** Opening EXTRACTED DATA block **

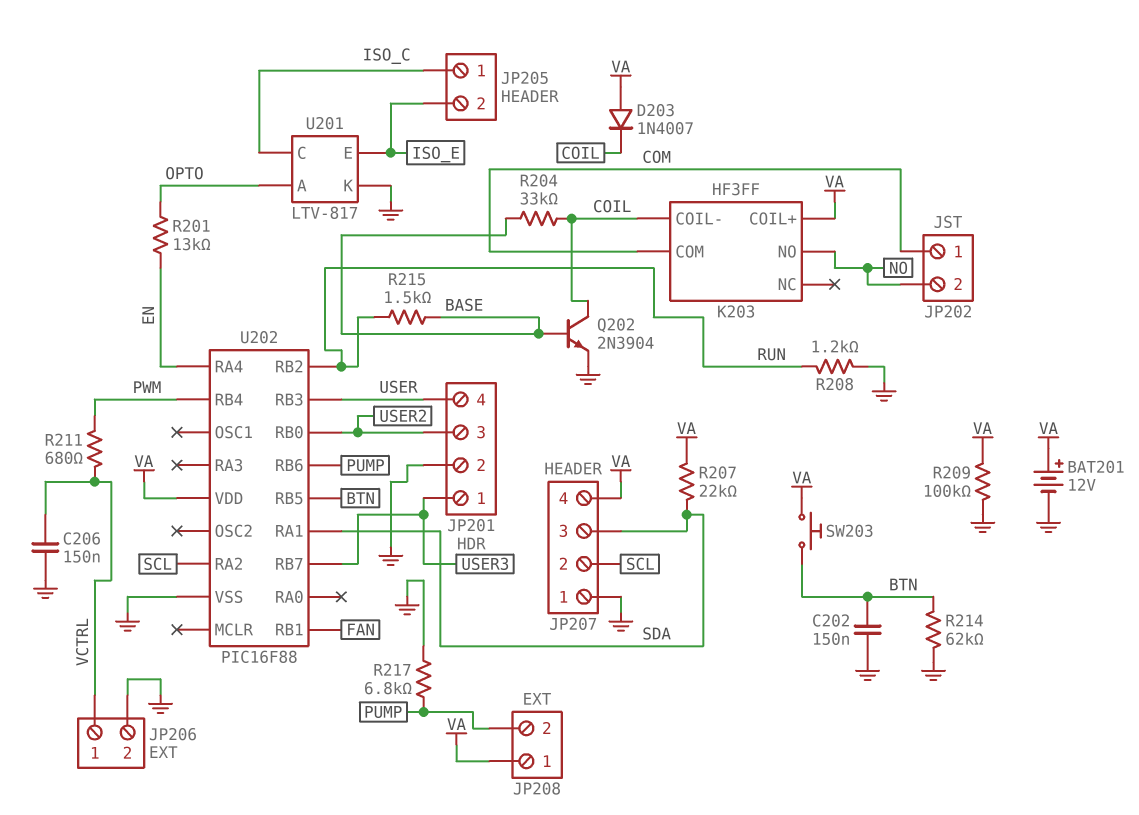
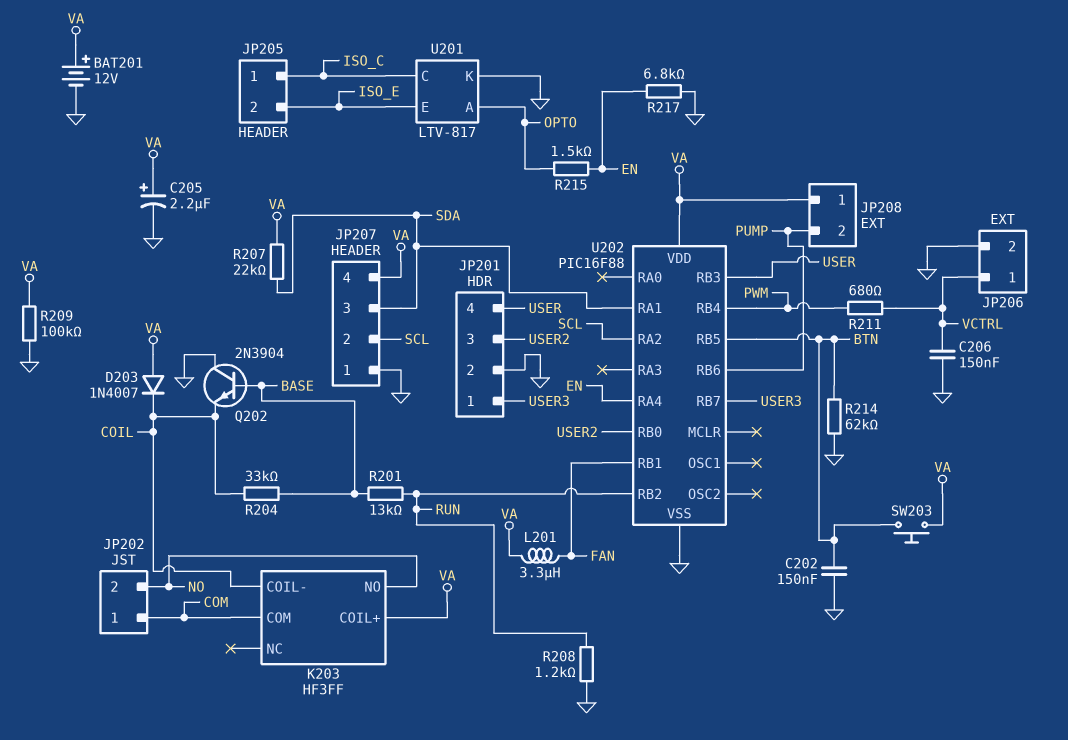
C205: none -> 2.2uF (plus VA, minus GND)
L201: none -> 3.3uH (FAN, VA)
Q202: NPN 2N3904 (B BASE, C COIL, E GND) -> NPN 2N3904 (B BASE, C GND, E COIL)
R201: 13k (EN, OPTO) -> 13k (BASE, RUN)
R215: 1.5k (BASE, RUN) -> 1.5k (EN, OPTO)
R217: 6.8k (GND, PUMP) -> 6.8k (EN, GND)

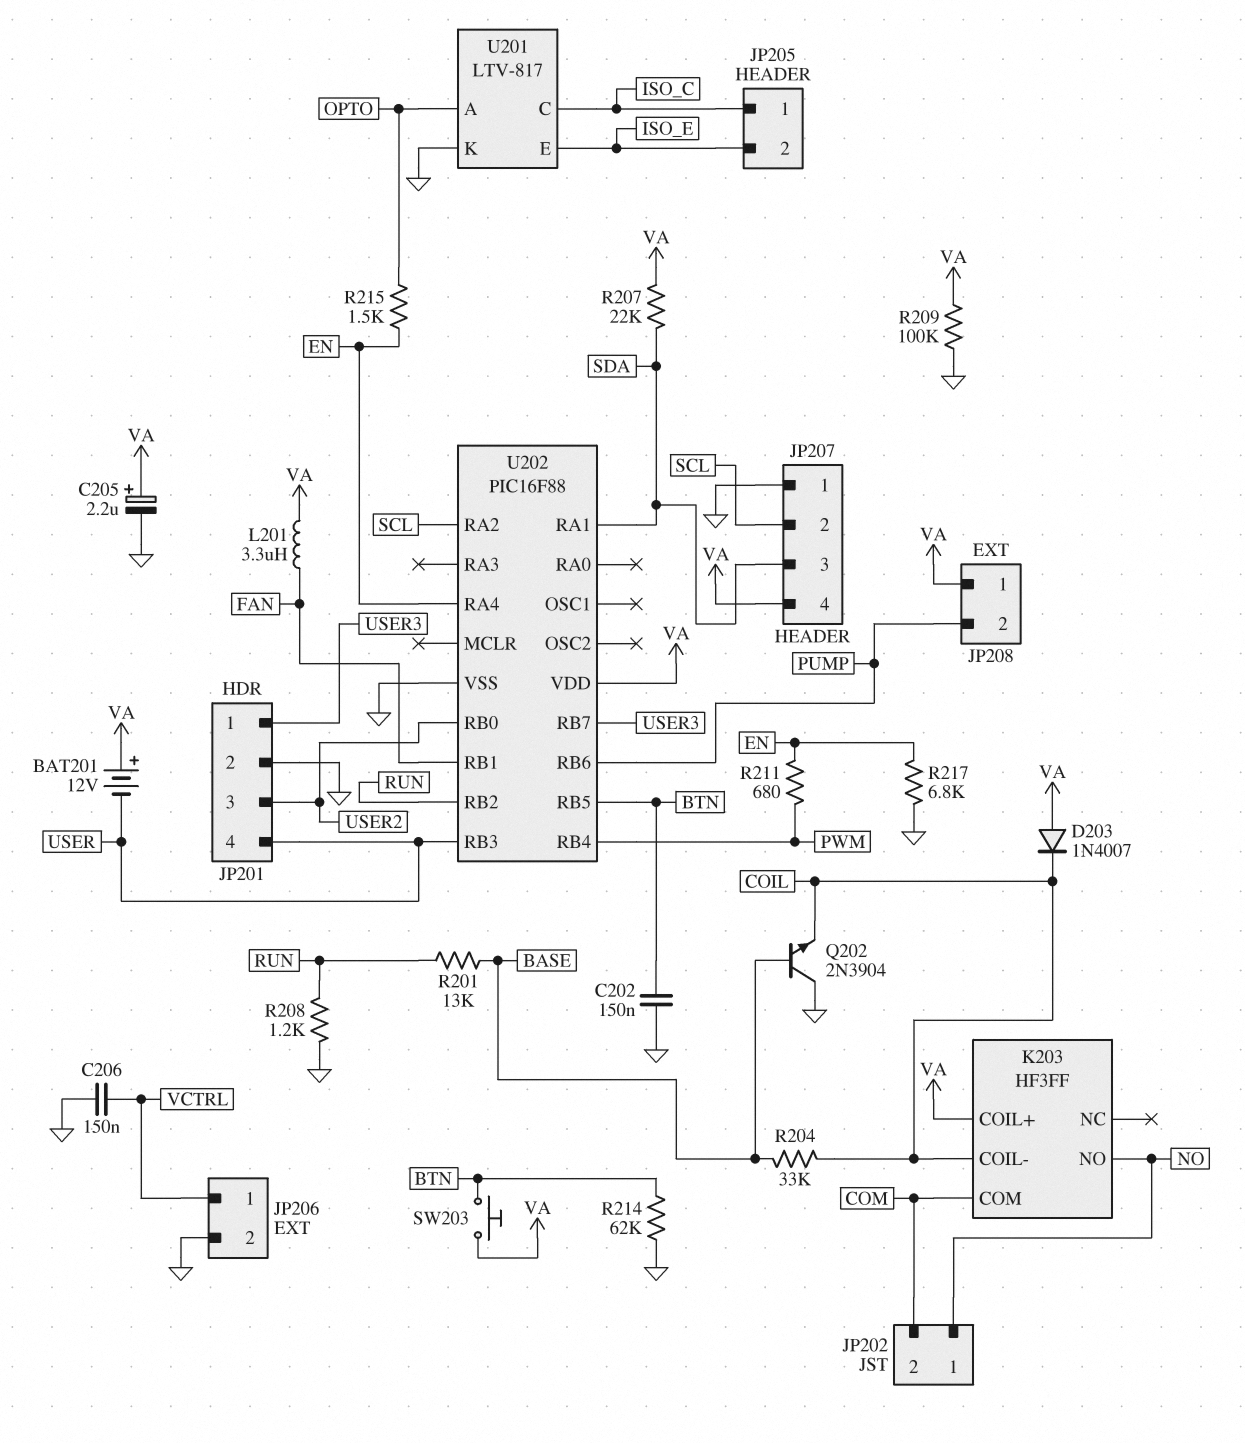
BAT201: 12V (plus VA, minus GND) -> 12V (plus VA, minus USER)
JP202 pin 1: COM -> NO
JP202 pin 2: NO -> COM
R211: 680 (PWM, VCTRL) -> 680 (EN, PWM)

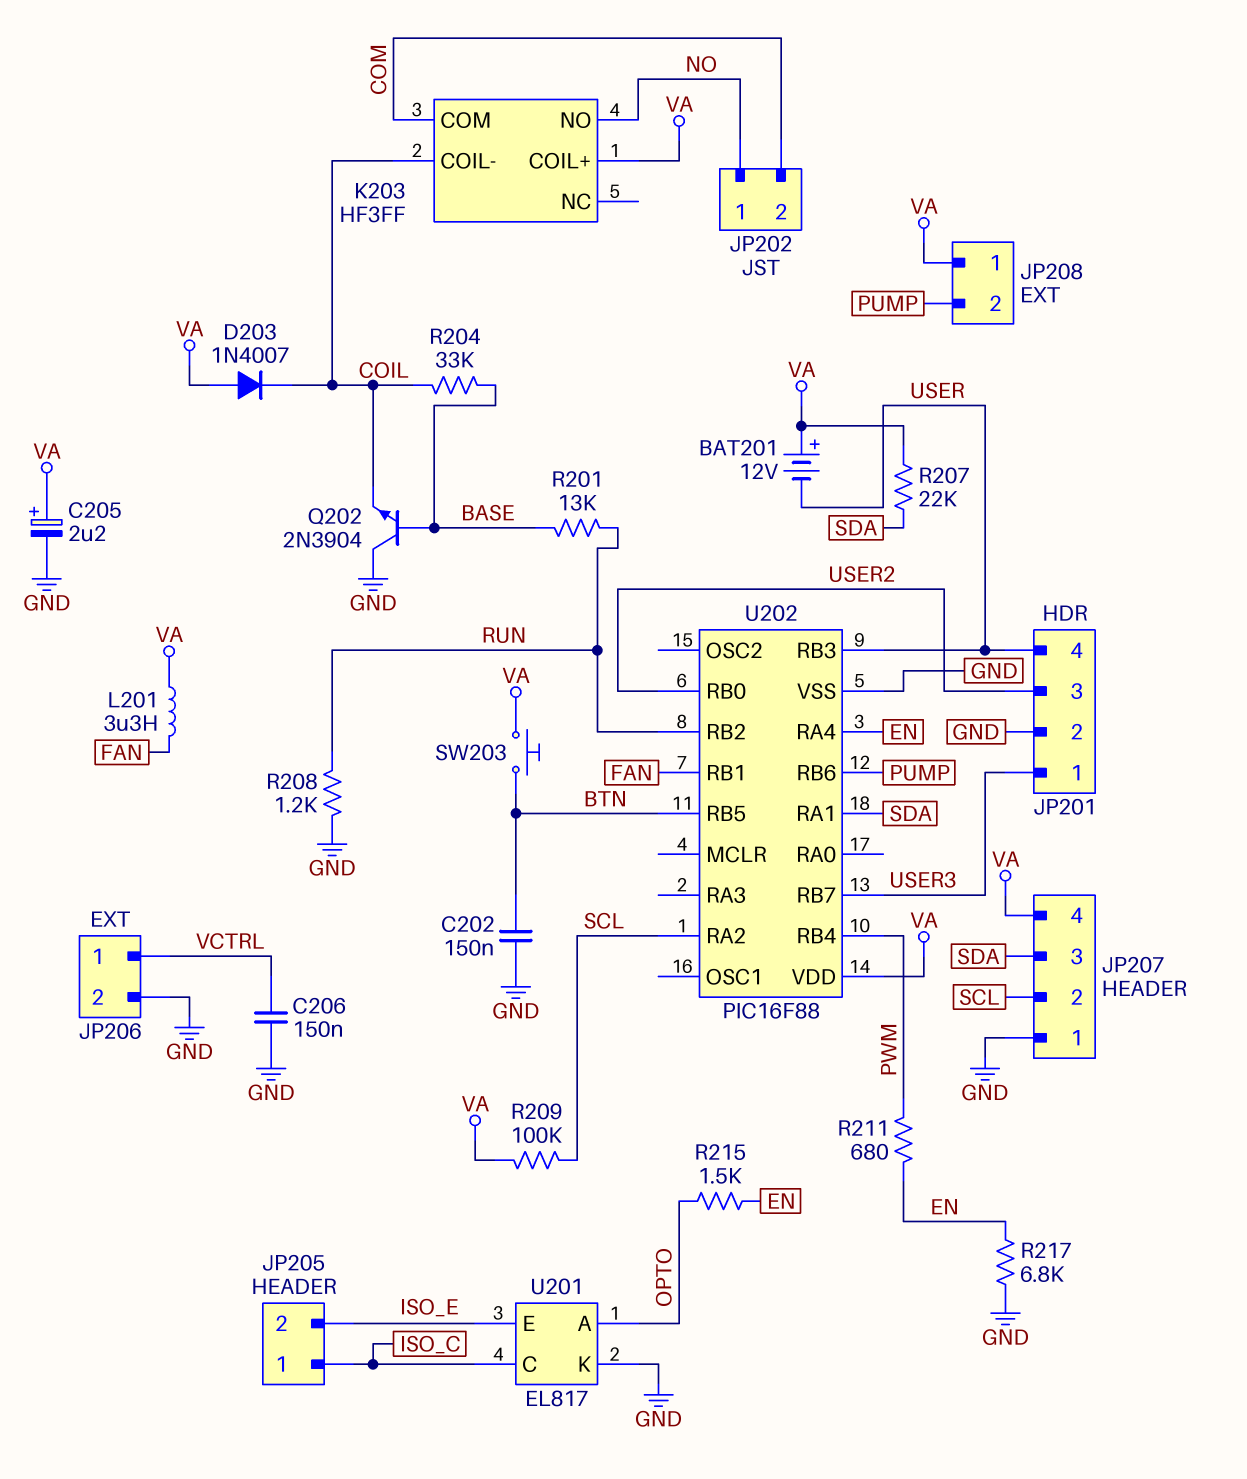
R209: 100k (GND, VA) -> 100k (SCL, VA)
R214: 62k (BTN, GND) -> none
U201: LTV-817 -> EL817

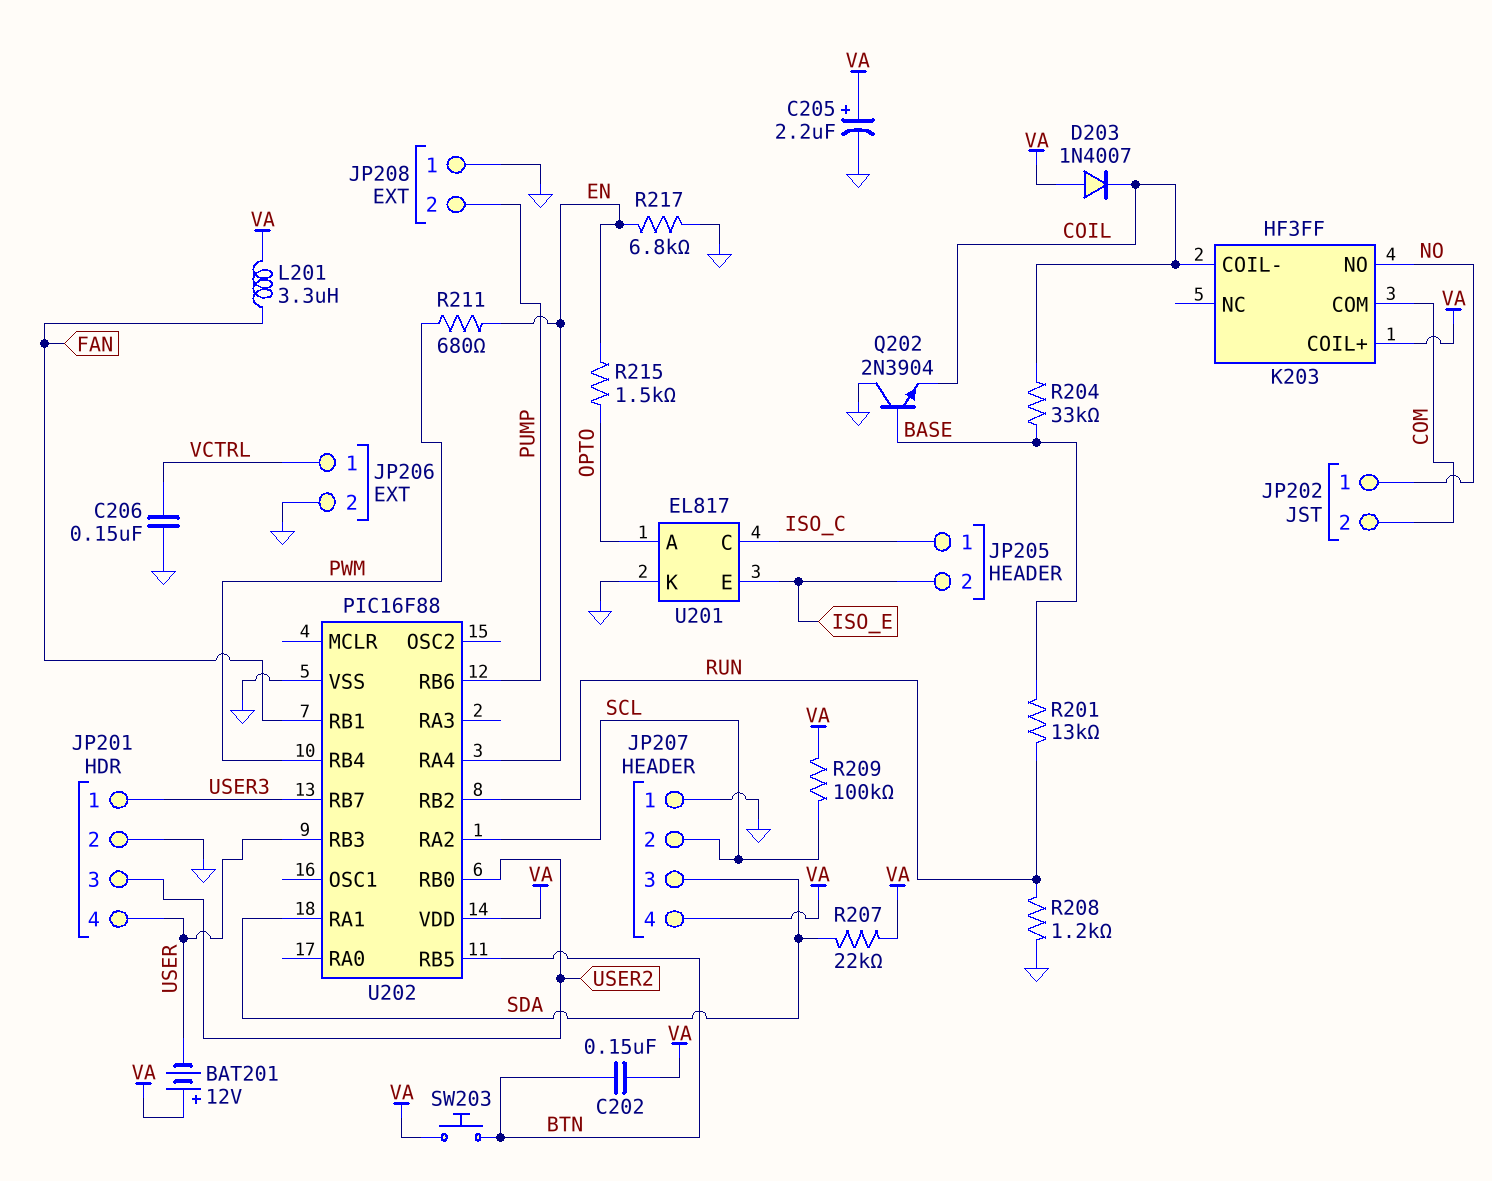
C202: 150nF (BTN, GND) -> 150nF (BTN, VA)
JP208 pin 1: VA -> GND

** Closing EXTRACTED DATA block **

Leave out the pictures and print every line of the data exactly.

C205: none -> 2.2uF (plus VA, minus GND)
L201: none -> 3.3uH (FAN, VA)
Q202: NPN 2N3904 (B BASE, C COIL, E GND) -> NPN 2N3904 (B BASE, C GND, E COIL)
R201: 13k (EN, OPTO) -> 13k (BASE, RUN)
R215: 1.5k (BASE, RUN) -> 1.5k (EN, OPTO)
R217: 6.8k (GND, PUMP) -> 6.8k (EN, GND)

BAT201: 12V (plus VA, minus GND) -> 12V (plus VA, minus USER)
JP202 pin 1: COM -> NO
JP202 pin 2: NO -> COM
R211: 680 (PWM, VCTRL) -> 680 (EN, PWM)

R209: 100k (GND, VA) -> 100k (SCL, VA)
R214: 62k (BTN, GND) -> none
U201: LTV-817 -> EL817

C202: 150nF (BTN, GND) -> 150nF (BTN, VA)
JP208 pin 1: VA -> GND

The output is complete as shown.